Input section start

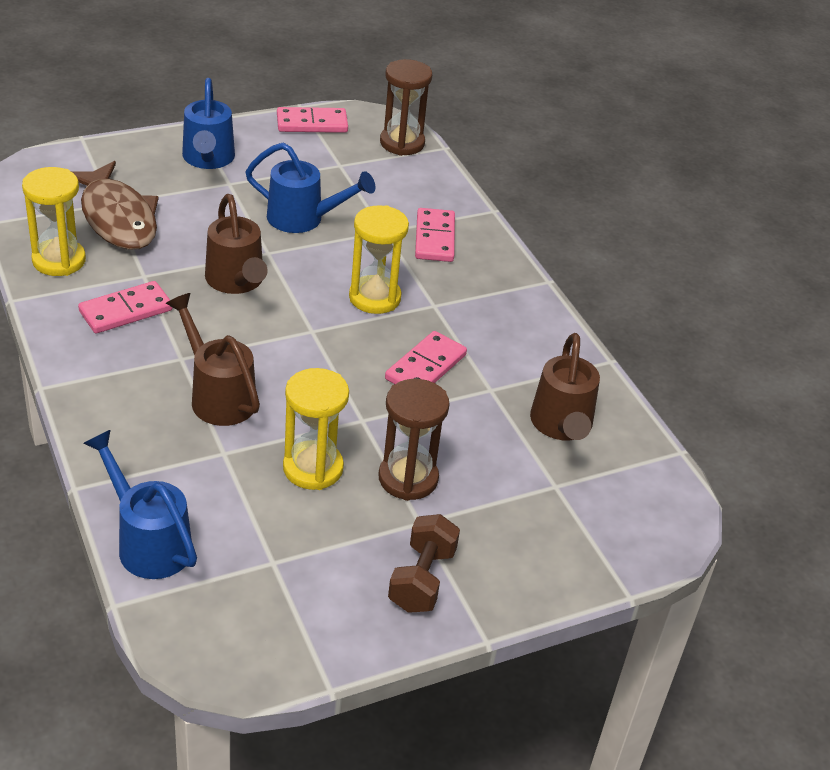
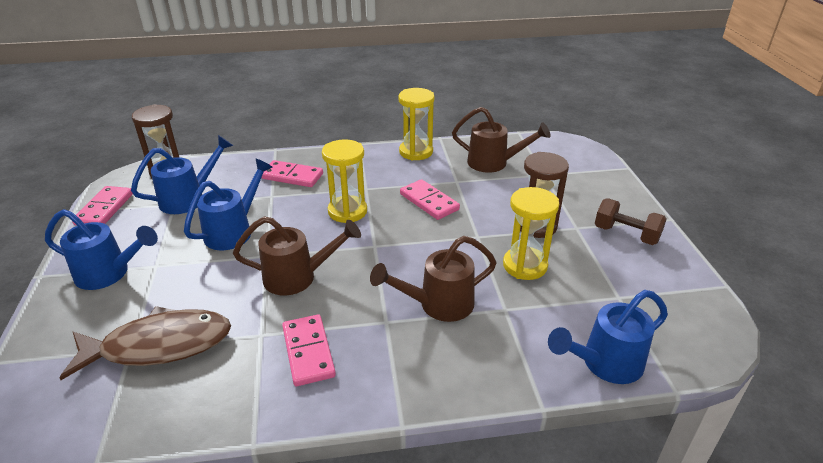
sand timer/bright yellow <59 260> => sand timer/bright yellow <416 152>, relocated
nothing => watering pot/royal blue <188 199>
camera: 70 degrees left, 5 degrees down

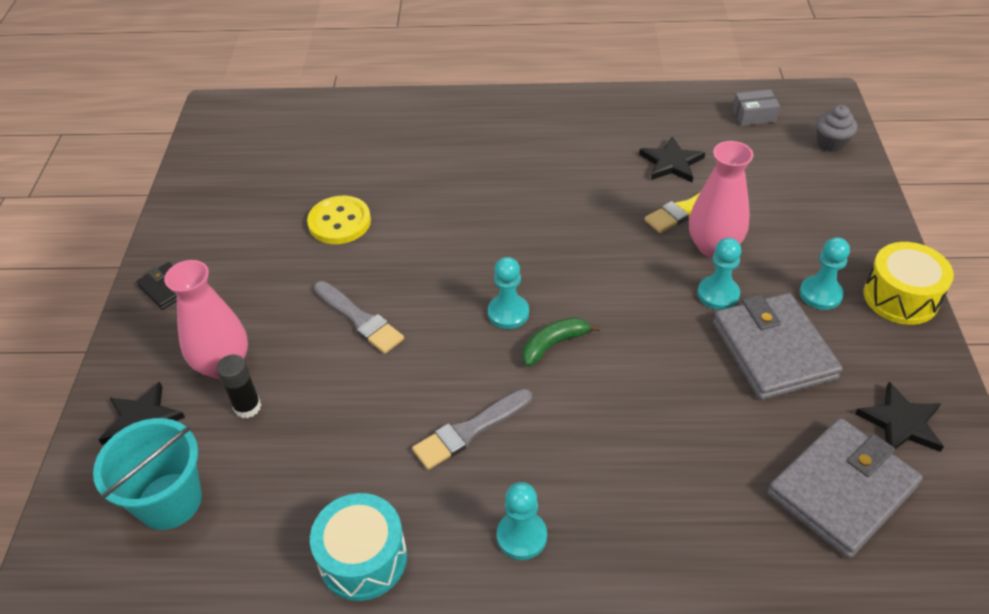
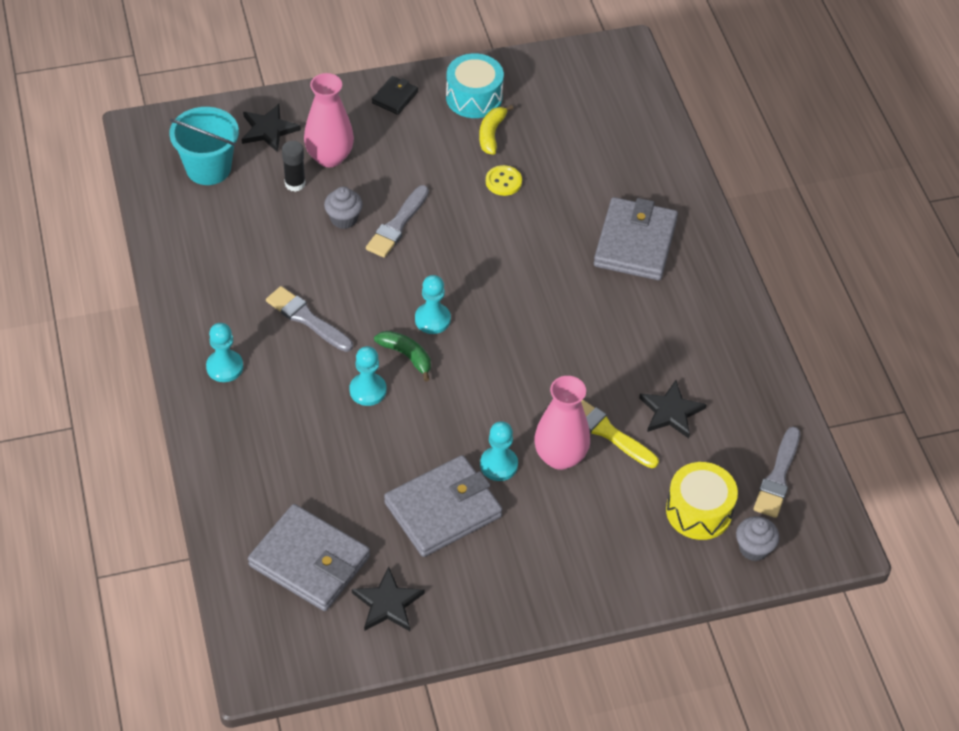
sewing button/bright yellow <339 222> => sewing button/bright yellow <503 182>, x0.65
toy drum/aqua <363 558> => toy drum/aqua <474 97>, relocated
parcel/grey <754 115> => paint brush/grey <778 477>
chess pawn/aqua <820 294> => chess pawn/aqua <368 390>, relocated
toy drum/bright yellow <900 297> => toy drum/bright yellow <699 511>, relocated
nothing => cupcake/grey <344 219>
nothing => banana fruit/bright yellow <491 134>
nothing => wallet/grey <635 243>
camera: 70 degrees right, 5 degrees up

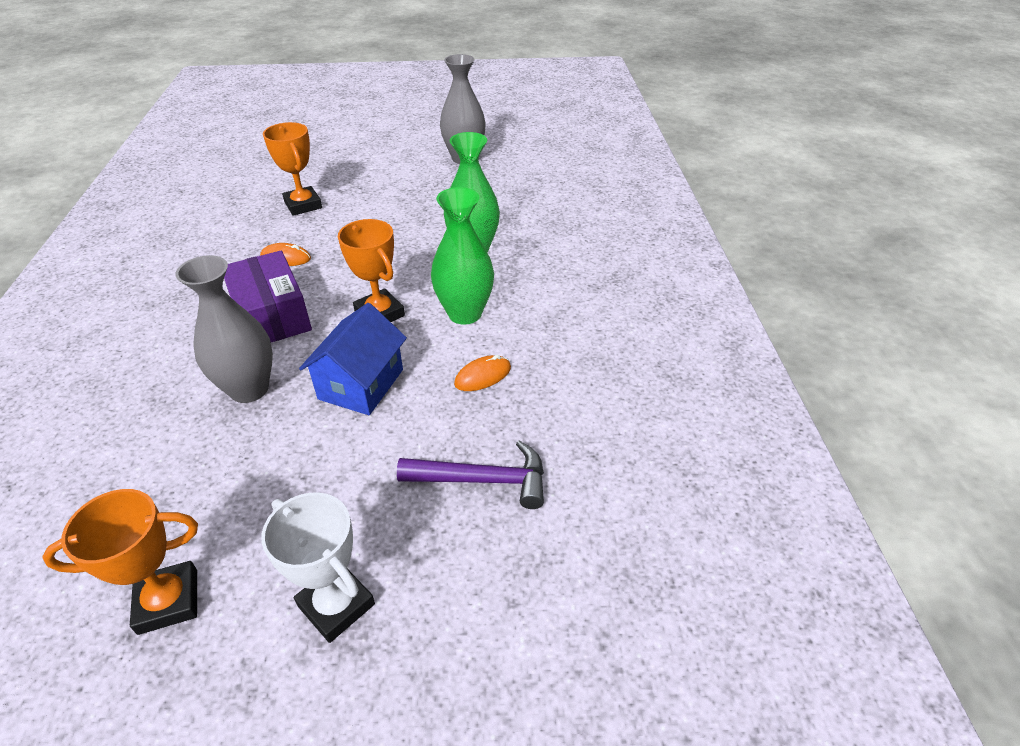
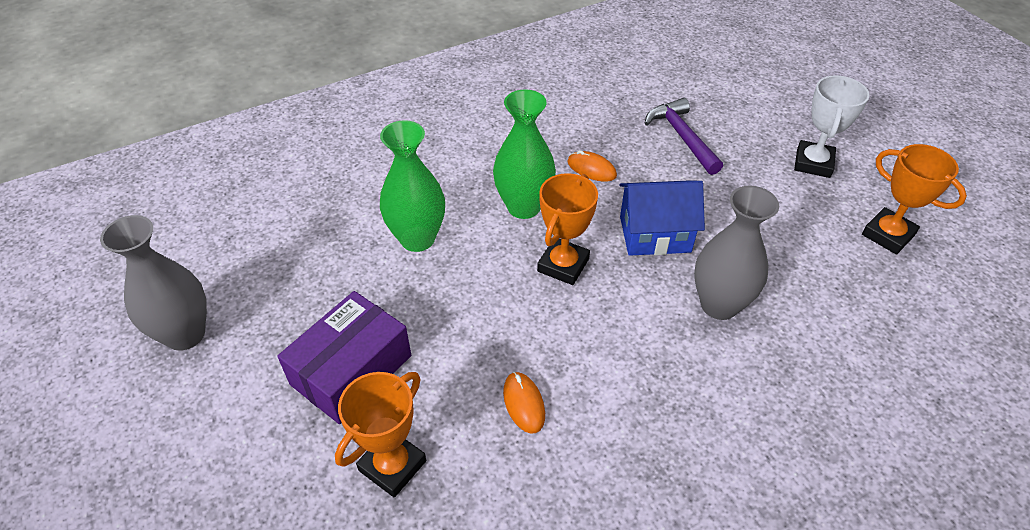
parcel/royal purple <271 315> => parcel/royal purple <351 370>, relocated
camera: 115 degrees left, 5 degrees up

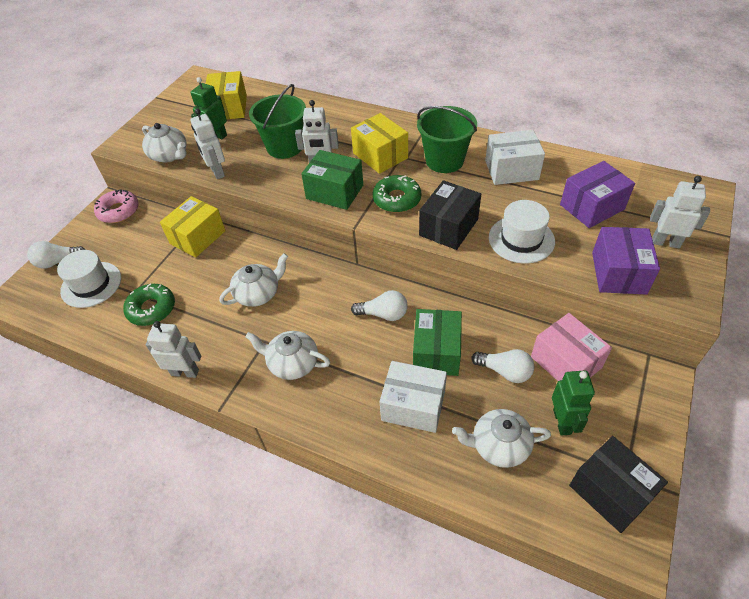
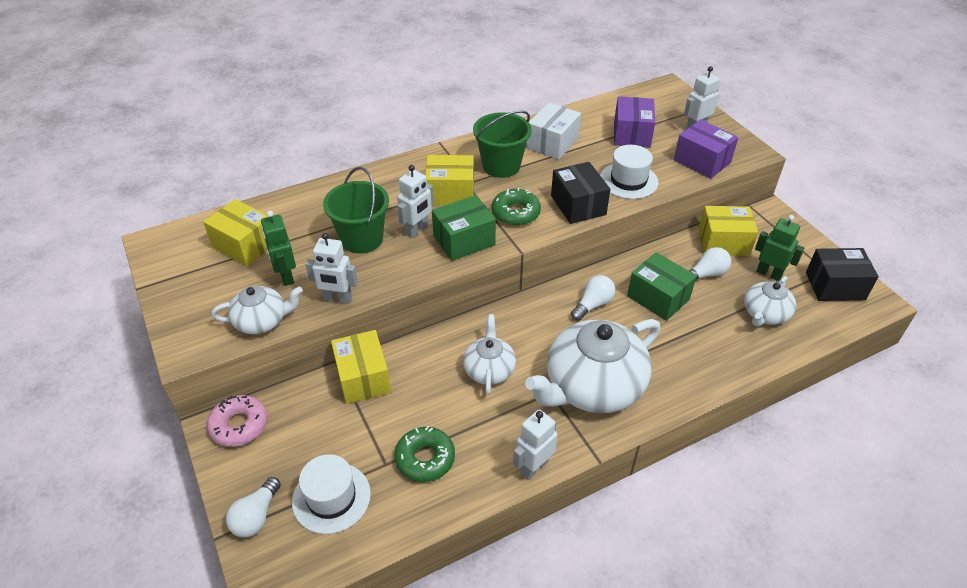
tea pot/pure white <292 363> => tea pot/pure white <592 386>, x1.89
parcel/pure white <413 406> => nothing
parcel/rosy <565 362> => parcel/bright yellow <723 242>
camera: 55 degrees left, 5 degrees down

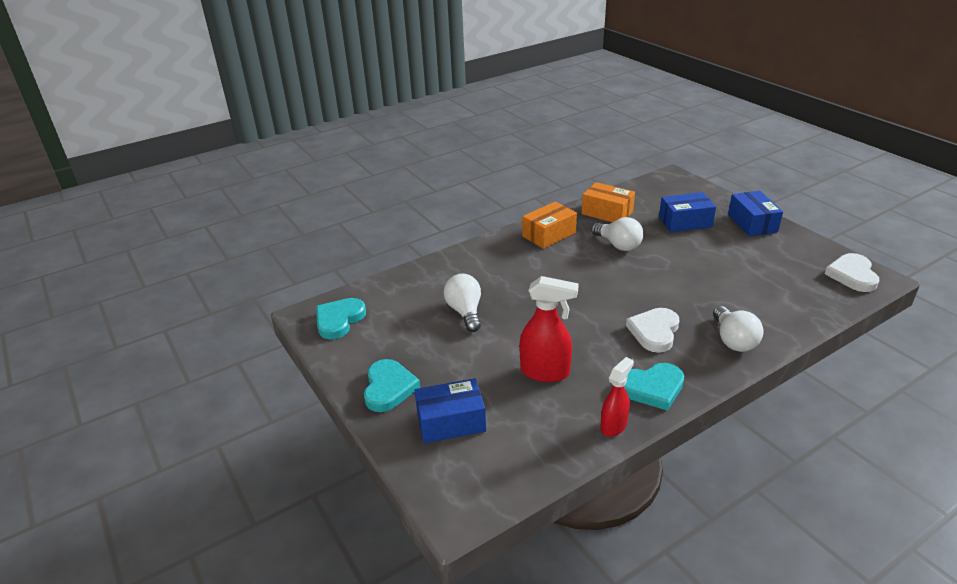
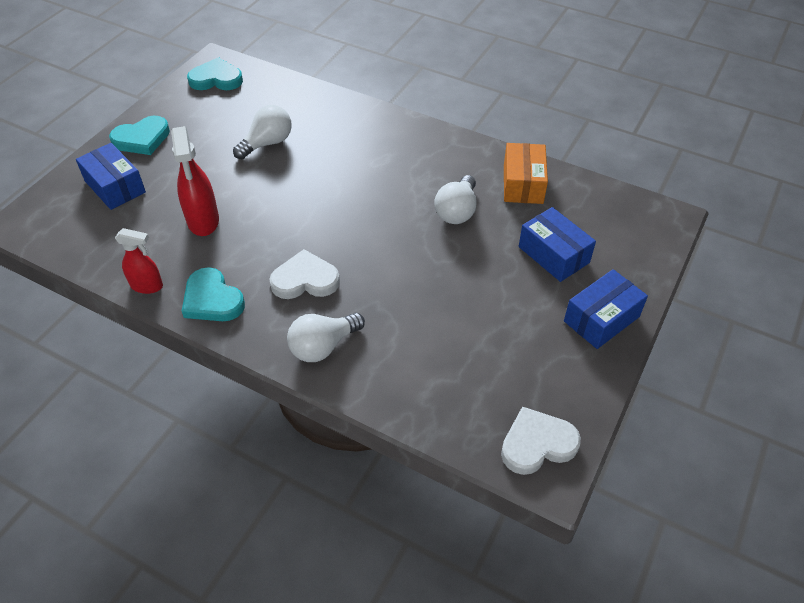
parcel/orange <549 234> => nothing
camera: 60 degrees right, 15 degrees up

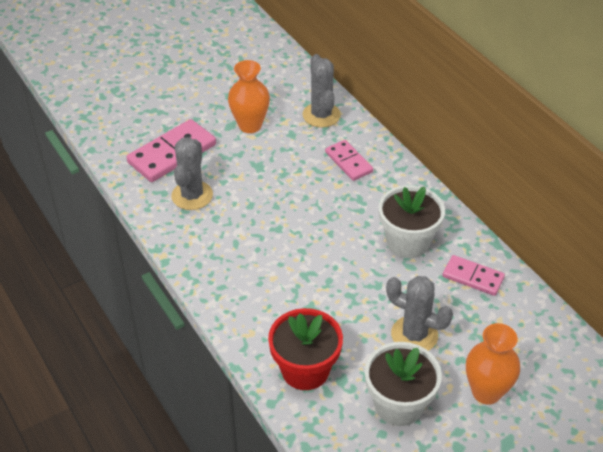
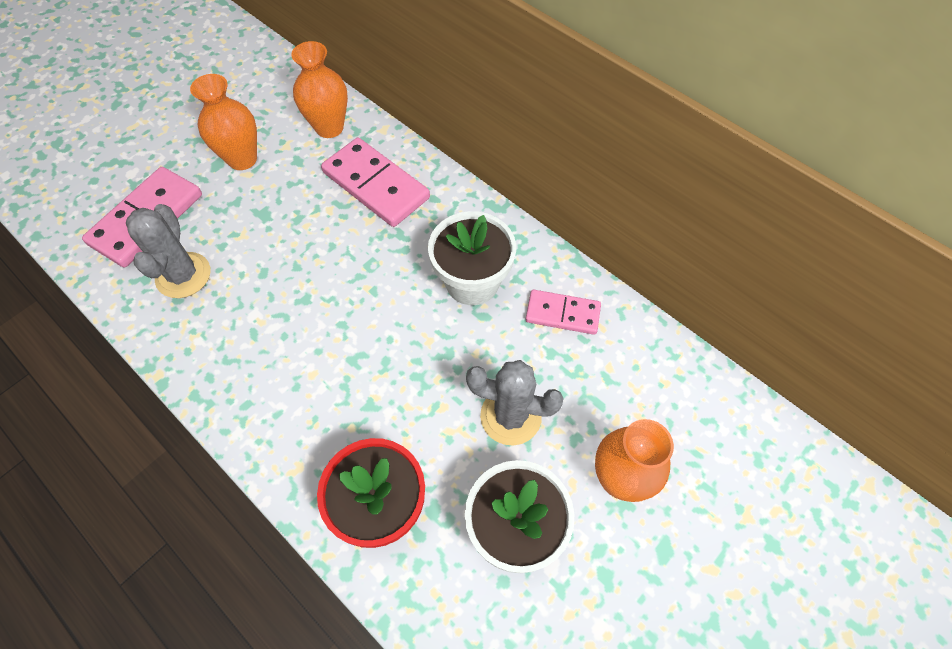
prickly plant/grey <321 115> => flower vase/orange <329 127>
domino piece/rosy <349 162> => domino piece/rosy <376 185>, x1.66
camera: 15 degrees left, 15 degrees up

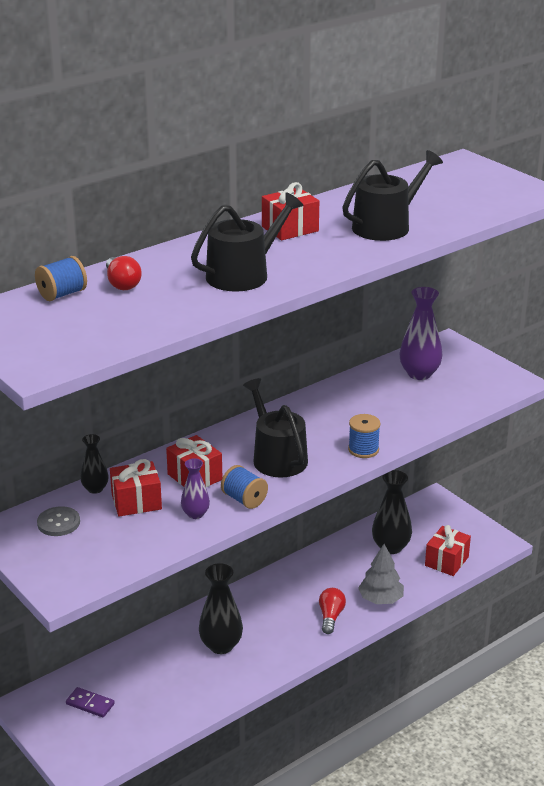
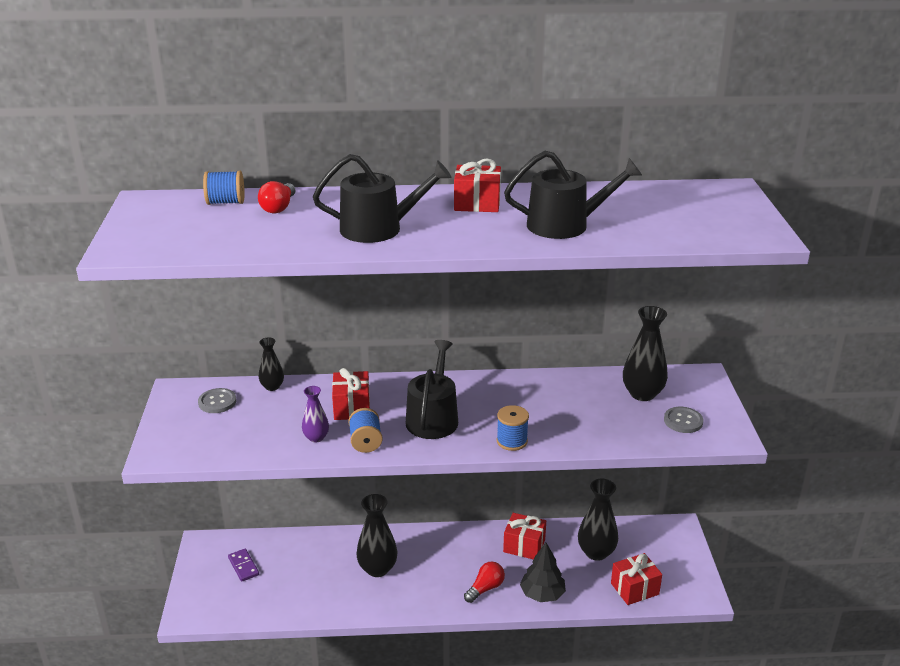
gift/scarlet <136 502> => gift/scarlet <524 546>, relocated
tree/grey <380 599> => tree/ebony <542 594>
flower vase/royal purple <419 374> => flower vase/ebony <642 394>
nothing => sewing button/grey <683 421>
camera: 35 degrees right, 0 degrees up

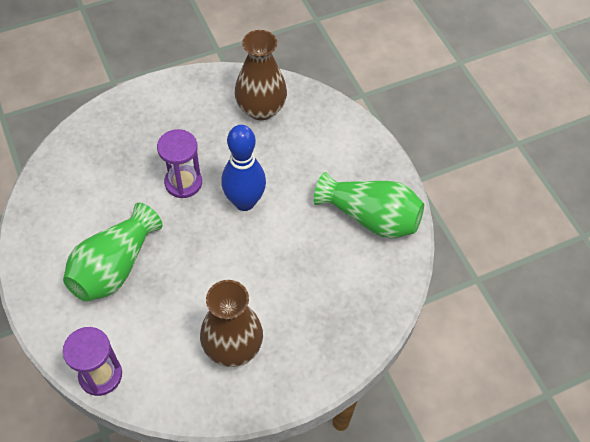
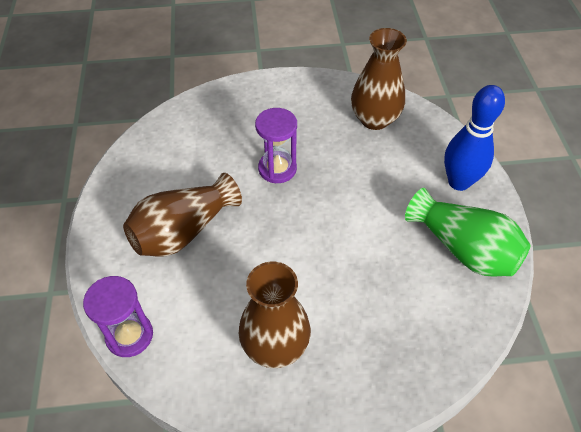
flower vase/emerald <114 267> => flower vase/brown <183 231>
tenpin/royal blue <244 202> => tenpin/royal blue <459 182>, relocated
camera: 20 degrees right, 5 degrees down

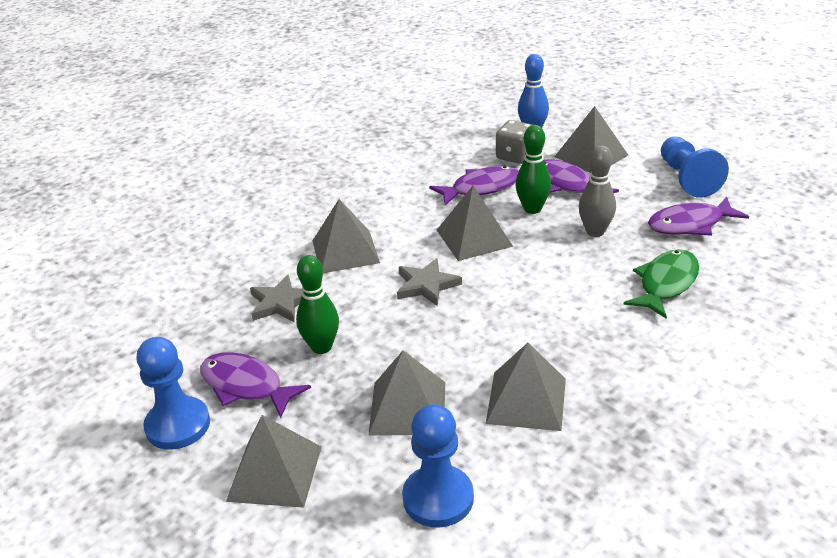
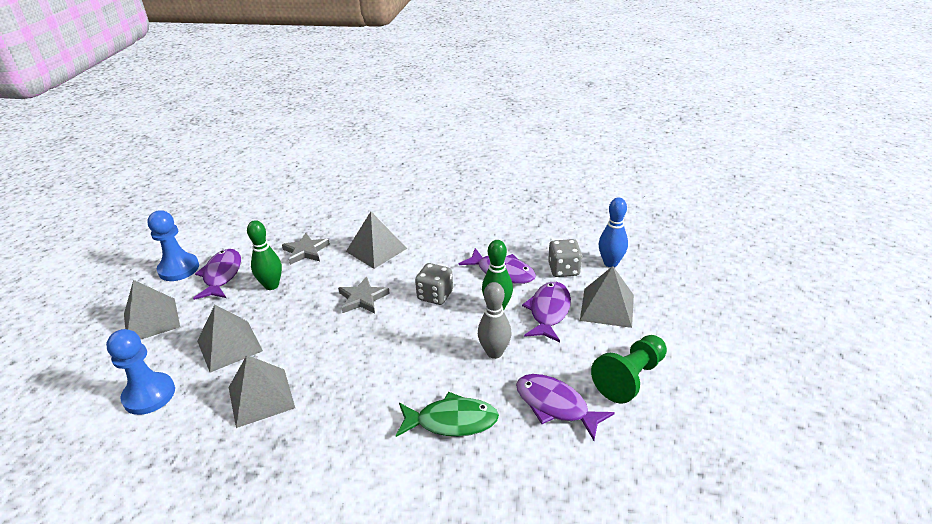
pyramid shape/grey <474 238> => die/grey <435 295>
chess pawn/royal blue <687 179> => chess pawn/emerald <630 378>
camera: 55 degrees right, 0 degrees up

Input section end

■ Goal of the exercise ■
Transcribe, word for word, only the material from its opening line through the line containing "nothing => watering pot/royal blue <188 199>", both ends included, and omit the pictures.

■ Exercise response ■
sand timer/bright yellow <59 260> => sand timer/bright yellow <416 152>, relocated
nothing => watering pot/royal blue <188 199>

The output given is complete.